> _Brief_
After locating the line that holds "pink boat [648,159,723,221]", output it and all following lines word for word, stopping only at the end of the data.

Colored object listings
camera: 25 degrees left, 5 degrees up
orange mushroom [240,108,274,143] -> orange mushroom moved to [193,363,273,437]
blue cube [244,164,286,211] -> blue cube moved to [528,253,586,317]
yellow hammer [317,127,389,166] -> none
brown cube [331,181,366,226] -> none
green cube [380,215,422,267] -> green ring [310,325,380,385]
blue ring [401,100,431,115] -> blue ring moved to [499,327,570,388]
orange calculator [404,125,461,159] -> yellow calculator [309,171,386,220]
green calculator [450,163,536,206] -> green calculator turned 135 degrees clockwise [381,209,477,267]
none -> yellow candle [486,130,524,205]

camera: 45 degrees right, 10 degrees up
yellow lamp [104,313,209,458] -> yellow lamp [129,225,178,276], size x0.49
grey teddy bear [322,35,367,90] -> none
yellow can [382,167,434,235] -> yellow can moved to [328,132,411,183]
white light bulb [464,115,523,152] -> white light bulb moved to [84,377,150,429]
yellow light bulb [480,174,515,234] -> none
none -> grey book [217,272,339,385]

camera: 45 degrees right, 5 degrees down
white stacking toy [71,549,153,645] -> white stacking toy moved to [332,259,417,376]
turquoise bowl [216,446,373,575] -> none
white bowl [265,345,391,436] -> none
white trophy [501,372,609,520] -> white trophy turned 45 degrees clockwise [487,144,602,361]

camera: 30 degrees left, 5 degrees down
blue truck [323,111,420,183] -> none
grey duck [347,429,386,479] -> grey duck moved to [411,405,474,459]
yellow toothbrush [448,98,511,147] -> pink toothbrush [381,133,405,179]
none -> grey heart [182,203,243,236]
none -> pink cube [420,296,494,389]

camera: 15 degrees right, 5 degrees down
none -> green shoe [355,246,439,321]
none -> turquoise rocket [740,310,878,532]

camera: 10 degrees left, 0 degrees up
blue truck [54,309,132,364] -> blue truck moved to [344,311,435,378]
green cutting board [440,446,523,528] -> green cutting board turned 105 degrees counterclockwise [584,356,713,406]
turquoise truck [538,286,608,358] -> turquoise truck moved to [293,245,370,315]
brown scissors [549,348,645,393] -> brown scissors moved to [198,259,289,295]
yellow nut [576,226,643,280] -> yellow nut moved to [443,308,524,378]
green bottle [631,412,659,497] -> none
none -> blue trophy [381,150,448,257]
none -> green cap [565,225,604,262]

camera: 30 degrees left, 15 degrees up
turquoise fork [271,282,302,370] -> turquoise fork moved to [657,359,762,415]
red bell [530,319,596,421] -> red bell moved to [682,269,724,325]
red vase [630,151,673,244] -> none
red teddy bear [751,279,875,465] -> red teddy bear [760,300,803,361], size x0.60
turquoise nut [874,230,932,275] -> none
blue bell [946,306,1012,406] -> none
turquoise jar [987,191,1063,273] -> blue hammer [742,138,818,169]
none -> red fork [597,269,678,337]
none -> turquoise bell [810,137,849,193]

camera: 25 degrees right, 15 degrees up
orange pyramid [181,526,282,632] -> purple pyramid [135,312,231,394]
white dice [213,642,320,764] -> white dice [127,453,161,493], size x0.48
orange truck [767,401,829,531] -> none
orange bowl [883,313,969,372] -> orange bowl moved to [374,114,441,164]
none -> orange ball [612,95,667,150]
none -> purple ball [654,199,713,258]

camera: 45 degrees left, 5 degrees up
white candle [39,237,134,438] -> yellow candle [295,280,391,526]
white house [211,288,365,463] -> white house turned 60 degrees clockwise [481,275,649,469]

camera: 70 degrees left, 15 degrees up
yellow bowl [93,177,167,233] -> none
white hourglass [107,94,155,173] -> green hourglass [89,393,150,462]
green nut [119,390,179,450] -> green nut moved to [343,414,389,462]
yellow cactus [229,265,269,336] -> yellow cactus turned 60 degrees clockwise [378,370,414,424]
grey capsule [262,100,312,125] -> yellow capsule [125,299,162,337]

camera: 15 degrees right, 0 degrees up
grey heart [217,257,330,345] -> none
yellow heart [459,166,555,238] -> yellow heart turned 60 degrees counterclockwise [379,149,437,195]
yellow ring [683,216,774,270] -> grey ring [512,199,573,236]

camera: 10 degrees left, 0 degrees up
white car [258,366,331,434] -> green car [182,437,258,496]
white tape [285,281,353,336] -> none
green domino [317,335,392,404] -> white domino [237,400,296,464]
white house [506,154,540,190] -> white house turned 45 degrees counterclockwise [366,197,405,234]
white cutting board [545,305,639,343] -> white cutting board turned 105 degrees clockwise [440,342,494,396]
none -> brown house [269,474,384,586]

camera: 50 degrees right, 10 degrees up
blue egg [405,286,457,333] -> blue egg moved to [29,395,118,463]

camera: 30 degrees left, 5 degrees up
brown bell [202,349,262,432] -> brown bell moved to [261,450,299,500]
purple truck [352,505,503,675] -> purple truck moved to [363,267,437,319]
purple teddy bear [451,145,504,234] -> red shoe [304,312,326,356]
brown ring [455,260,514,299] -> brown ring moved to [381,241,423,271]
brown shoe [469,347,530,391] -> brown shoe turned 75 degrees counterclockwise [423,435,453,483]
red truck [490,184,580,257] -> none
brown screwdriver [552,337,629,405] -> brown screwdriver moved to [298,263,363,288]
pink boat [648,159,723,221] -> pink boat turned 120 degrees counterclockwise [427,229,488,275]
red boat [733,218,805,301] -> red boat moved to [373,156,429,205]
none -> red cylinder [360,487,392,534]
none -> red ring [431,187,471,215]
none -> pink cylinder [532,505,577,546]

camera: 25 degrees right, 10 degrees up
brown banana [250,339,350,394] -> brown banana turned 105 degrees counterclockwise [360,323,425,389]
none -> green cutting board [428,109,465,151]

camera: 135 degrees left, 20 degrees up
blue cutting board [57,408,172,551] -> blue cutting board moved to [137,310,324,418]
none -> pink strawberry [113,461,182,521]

> _Answer to this task_
pink boat [648,159,723,221] -> pink boat turned 120 degrees counterclockwise [427,229,488,275]
red boat [733,218,805,301] -> red boat moved to [373,156,429,205]
none -> red cylinder [360,487,392,534]
none -> red ring [431,187,471,215]
none -> pink cylinder [532,505,577,546]

camera: 25 degrees right, 10 degrees up
brown banana [250,339,350,394] -> brown banana turned 105 degrees counterclockwise [360,323,425,389]
none -> green cutting board [428,109,465,151]

camera: 135 degrees left, 20 degrees up
blue cutting board [57,408,172,551] -> blue cutting board moved to [137,310,324,418]
none -> pink strawberry [113,461,182,521]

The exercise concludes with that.